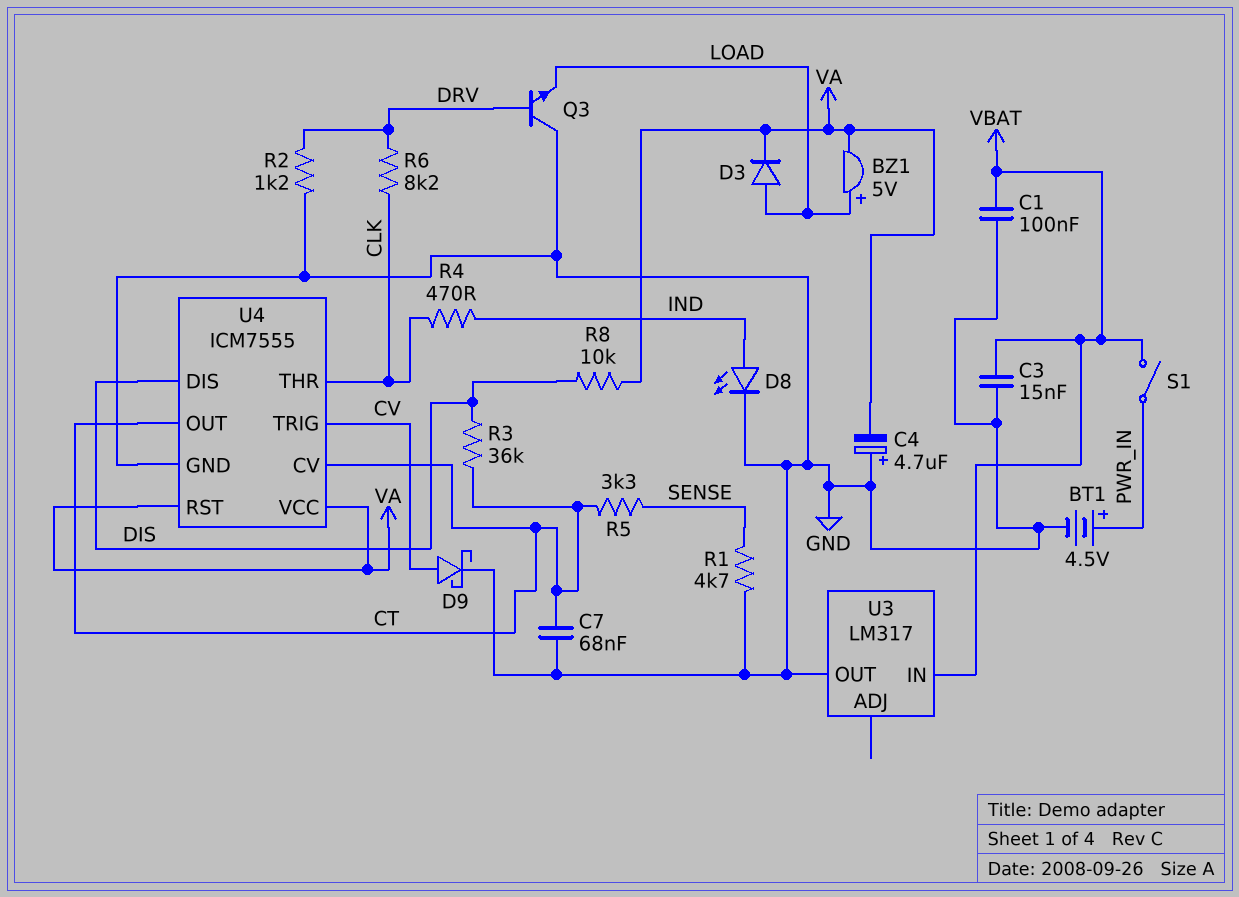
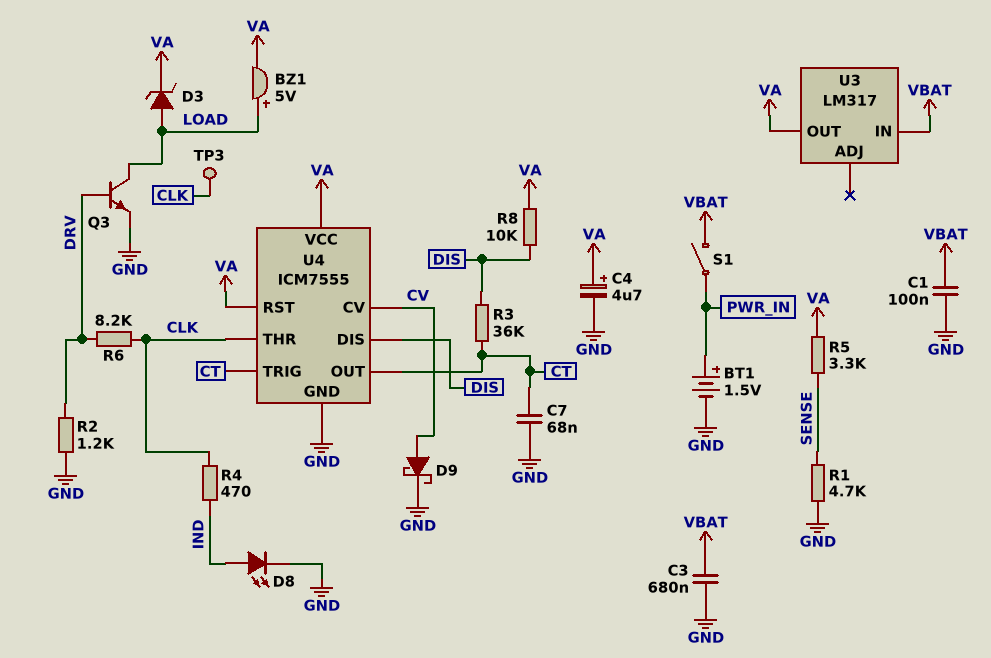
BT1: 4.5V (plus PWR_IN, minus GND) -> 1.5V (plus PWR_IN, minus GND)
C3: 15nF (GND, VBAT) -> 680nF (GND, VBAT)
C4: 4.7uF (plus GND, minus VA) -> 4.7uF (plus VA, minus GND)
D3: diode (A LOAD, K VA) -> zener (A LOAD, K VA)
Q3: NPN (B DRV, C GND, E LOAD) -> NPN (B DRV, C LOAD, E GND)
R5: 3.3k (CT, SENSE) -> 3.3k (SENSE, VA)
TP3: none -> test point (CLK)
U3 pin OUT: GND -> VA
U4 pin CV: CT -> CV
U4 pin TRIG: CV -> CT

-------------------------

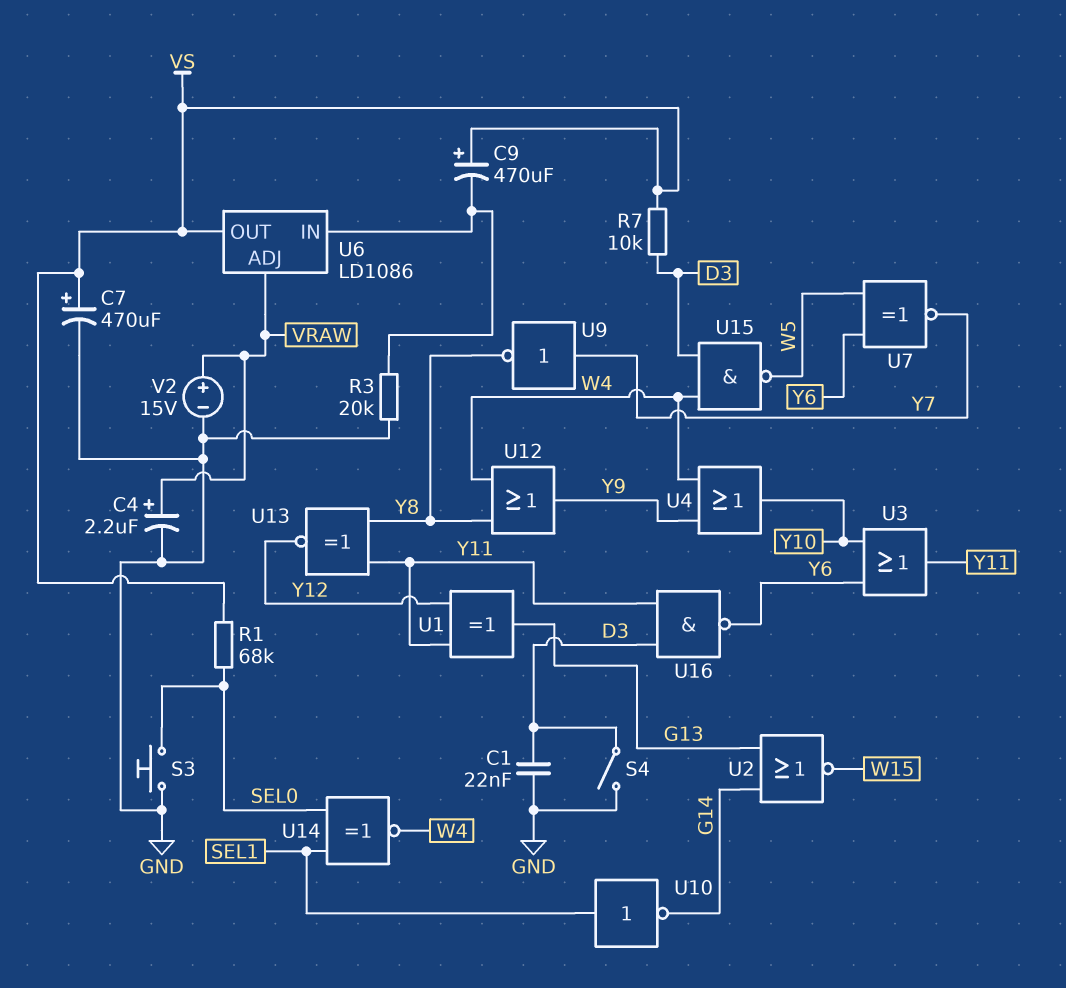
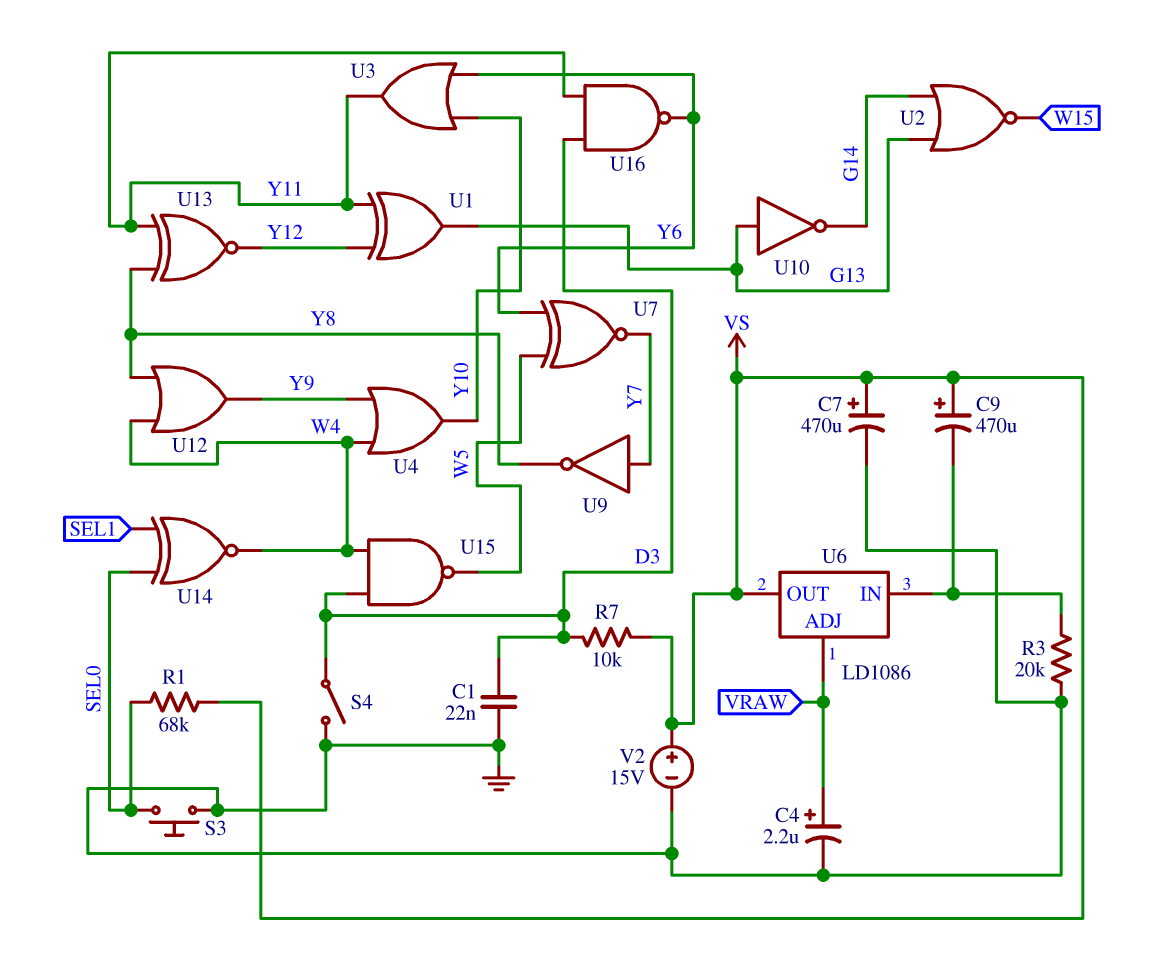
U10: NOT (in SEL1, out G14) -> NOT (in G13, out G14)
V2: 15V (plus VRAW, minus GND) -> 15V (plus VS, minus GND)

-------------------------

_Action item:_ Look back at the entries above and repeat, unchanged, every line from the line holding "C3: 15nF (GND, VBAT) -> 680nF (GND, VBAT)" through the line holding "U4 pin TRIG: CV -> CT".

_Exercise solution:_
C3: 15nF (GND, VBAT) -> 680nF (GND, VBAT)
C4: 4.7uF (plus GND, minus VA) -> 4.7uF (plus VA, minus GND)
D3: diode (A LOAD, K VA) -> zener (A LOAD, K VA)
Q3: NPN (B DRV, C GND, E LOAD) -> NPN (B DRV, C LOAD, E GND)
R5: 3.3k (CT, SENSE) -> 3.3k (SENSE, VA)
TP3: none -> test point (CLK)
U3 pin OUT: GND -> VA
U4 pin CV: CT -> CV
U4 pin TRIG: CV -> CT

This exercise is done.